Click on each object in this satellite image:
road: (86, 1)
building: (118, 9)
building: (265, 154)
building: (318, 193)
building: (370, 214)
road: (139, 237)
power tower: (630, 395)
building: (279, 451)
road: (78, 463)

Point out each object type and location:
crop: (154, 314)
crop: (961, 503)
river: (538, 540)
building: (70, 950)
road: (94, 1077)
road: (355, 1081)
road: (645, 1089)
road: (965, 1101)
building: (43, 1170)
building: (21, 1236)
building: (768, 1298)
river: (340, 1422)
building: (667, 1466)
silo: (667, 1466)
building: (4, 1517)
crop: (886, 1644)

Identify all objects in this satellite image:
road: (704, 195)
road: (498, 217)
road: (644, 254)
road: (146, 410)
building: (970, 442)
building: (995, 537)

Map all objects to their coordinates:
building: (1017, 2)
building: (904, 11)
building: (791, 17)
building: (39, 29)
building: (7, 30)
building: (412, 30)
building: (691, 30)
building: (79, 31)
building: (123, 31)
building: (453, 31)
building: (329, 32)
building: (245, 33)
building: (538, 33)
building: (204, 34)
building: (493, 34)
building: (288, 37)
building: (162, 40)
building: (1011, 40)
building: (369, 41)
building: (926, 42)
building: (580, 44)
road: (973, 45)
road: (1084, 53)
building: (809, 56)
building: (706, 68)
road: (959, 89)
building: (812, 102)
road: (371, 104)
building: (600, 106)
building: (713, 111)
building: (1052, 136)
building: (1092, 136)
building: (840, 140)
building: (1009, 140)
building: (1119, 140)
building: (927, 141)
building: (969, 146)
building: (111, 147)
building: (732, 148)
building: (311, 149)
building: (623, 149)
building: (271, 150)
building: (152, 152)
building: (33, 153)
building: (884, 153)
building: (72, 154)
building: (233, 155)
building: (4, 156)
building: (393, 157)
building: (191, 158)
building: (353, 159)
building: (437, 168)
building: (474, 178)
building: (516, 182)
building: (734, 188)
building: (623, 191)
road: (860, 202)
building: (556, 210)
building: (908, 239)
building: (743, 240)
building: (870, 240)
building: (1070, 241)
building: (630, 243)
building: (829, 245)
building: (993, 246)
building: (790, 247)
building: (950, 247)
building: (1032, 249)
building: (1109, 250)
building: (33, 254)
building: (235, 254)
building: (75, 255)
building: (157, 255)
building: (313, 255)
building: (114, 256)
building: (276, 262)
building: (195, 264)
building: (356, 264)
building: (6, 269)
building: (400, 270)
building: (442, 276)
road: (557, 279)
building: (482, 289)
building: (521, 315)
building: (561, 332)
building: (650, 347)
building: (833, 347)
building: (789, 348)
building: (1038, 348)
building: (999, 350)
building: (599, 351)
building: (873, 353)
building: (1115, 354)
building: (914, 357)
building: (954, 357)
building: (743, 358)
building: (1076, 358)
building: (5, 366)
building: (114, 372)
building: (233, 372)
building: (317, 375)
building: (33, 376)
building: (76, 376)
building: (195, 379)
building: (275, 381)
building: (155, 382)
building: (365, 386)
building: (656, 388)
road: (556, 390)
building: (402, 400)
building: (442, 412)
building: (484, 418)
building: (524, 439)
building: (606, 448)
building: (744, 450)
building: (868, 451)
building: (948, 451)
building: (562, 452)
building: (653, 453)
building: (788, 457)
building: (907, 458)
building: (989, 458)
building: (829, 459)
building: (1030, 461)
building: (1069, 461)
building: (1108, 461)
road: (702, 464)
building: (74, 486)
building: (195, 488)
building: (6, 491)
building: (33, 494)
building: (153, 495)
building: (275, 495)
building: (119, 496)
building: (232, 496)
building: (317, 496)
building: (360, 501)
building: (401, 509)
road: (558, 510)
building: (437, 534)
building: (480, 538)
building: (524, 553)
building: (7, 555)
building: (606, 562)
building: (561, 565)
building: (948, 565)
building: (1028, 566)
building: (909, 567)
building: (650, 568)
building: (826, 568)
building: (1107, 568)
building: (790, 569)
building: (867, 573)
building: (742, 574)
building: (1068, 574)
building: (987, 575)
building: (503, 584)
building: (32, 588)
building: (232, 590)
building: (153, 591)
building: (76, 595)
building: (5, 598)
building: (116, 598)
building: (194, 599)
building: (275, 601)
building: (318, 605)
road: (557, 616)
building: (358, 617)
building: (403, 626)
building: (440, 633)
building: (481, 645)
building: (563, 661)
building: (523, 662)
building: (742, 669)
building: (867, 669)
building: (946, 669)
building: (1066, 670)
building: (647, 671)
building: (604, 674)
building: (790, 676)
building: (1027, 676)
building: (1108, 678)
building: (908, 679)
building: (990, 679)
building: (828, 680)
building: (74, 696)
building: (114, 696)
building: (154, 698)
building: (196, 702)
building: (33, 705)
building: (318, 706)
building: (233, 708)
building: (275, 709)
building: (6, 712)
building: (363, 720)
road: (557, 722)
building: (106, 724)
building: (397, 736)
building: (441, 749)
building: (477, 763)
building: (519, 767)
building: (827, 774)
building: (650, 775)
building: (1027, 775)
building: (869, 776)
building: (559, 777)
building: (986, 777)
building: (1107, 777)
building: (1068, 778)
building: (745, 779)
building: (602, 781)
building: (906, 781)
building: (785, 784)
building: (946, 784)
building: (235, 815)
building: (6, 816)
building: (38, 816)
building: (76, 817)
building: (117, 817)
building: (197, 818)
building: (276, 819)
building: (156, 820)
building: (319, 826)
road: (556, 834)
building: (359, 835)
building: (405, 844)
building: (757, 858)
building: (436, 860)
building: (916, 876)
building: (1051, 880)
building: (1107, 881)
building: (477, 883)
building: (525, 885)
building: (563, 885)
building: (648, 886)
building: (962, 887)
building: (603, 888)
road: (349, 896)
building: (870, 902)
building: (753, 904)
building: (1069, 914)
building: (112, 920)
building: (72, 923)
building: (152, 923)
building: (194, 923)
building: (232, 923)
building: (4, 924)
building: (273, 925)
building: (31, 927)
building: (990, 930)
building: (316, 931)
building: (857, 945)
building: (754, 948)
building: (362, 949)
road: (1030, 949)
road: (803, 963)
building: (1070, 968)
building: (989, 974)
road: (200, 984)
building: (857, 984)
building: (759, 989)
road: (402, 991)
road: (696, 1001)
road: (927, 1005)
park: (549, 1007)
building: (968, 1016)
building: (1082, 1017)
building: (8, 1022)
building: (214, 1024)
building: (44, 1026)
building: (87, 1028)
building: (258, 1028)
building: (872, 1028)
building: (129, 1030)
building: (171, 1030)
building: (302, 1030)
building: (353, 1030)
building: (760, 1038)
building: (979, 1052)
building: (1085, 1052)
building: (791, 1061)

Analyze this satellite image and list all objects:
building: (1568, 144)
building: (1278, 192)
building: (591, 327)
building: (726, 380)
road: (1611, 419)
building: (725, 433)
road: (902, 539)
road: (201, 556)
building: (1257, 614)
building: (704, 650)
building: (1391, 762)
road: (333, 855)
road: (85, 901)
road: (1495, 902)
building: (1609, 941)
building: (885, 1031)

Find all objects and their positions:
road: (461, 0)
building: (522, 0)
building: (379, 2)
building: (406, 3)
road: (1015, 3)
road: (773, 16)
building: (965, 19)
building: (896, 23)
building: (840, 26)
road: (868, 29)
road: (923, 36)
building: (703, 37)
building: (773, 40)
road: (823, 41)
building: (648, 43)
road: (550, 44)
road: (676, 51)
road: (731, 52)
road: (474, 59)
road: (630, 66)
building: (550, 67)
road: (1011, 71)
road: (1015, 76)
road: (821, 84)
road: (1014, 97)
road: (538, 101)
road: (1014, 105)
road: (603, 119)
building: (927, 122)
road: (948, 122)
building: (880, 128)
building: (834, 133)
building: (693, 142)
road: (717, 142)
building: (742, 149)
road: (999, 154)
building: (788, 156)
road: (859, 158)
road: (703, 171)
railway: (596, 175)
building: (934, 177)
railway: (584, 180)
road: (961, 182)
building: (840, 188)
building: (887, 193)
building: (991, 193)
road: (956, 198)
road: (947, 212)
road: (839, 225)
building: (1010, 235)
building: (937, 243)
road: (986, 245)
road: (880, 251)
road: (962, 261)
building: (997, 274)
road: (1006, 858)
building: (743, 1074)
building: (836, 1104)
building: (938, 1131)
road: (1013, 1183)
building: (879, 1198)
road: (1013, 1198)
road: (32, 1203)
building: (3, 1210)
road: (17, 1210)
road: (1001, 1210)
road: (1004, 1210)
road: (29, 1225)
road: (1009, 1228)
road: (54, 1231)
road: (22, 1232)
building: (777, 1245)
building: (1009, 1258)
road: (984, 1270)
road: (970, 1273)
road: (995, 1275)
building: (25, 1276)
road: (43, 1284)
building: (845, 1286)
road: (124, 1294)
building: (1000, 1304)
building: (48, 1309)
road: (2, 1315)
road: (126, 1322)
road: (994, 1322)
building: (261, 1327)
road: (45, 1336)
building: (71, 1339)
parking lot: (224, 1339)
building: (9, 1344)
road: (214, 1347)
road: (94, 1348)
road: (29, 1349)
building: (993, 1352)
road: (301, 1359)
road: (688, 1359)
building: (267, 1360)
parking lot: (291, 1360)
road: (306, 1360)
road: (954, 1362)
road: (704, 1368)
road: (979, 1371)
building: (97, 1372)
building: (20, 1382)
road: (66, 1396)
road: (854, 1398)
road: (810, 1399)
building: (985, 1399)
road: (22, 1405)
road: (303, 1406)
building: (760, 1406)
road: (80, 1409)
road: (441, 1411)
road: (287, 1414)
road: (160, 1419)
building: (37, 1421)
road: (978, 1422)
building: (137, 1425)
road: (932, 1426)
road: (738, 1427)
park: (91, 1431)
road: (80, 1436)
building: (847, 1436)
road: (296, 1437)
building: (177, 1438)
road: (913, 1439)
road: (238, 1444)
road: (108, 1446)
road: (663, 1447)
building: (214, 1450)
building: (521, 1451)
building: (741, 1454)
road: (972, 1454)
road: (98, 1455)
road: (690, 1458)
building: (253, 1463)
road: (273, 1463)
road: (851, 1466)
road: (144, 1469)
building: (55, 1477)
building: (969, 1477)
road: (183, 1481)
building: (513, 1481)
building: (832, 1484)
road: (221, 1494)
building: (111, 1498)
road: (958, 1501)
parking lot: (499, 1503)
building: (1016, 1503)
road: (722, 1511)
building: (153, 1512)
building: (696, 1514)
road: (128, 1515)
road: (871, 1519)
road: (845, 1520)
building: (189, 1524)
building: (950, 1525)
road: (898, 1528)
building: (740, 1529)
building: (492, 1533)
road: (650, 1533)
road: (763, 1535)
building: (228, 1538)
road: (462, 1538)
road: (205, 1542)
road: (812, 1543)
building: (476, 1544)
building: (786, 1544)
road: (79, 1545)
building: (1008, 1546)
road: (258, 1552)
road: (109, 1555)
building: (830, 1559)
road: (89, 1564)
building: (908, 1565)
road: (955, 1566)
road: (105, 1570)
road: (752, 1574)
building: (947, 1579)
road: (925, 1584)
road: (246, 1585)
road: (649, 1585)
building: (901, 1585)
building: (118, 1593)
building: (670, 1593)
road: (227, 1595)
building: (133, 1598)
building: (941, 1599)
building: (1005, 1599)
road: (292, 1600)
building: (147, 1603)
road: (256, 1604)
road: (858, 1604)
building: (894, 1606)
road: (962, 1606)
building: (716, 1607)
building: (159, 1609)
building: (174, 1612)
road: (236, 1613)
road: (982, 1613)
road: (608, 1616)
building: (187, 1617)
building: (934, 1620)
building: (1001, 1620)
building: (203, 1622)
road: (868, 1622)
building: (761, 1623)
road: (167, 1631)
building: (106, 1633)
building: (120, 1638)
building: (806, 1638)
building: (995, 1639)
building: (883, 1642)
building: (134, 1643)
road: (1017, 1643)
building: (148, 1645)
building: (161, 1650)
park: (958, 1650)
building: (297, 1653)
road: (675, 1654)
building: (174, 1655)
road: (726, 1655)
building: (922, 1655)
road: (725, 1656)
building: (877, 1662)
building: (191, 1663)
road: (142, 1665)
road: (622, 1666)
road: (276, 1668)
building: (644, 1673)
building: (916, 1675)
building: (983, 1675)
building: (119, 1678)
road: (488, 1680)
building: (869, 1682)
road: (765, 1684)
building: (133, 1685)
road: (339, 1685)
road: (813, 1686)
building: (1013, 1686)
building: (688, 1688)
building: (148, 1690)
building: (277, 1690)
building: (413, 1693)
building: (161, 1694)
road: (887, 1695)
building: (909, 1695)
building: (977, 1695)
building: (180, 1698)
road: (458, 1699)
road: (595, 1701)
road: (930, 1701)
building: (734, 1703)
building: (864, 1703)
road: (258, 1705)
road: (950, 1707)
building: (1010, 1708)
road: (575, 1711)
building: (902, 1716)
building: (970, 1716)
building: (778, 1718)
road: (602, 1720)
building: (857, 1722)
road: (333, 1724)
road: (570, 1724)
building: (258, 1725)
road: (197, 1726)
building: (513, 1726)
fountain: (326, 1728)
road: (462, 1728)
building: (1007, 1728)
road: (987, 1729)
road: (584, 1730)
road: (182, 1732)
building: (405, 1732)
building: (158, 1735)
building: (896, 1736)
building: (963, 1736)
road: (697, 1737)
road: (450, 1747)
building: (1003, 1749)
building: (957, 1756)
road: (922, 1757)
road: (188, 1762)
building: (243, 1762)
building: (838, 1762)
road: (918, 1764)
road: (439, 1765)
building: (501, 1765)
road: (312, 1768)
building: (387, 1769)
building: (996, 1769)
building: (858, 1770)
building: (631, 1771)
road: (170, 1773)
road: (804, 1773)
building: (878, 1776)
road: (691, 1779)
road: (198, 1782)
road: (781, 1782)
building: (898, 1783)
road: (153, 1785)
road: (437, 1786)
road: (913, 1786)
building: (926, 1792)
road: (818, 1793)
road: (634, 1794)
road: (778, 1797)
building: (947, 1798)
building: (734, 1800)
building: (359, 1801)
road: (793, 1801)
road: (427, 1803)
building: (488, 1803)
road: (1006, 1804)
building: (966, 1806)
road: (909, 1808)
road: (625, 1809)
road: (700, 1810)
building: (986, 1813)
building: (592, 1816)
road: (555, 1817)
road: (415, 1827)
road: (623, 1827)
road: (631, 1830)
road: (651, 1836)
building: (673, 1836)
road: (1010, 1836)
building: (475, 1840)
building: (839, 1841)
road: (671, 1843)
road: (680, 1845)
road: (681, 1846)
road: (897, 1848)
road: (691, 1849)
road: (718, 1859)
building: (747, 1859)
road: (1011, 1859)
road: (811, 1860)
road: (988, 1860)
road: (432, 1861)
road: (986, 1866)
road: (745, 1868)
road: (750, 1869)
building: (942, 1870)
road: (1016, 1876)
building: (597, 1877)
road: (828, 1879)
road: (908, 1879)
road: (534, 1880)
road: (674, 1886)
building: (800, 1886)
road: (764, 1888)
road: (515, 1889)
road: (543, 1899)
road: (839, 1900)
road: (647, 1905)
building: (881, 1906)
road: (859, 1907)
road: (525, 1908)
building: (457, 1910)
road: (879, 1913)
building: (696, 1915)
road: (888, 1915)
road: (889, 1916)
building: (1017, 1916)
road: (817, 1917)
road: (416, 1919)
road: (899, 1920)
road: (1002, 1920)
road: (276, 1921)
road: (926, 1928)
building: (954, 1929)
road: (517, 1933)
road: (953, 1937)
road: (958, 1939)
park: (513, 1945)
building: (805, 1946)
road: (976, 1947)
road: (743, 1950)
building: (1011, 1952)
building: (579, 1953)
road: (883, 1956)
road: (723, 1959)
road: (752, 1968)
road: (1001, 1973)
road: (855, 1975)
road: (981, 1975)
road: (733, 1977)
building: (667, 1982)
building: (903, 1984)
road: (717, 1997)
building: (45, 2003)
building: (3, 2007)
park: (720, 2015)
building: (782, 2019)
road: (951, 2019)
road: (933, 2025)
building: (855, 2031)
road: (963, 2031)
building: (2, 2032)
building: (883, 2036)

====

### What you should do
Look over the material above and report each line holding "image".

### Reply
Click on each object in this satellite image:
Identify all objects in this satellite image:
Analyze this satellite image and list all objects:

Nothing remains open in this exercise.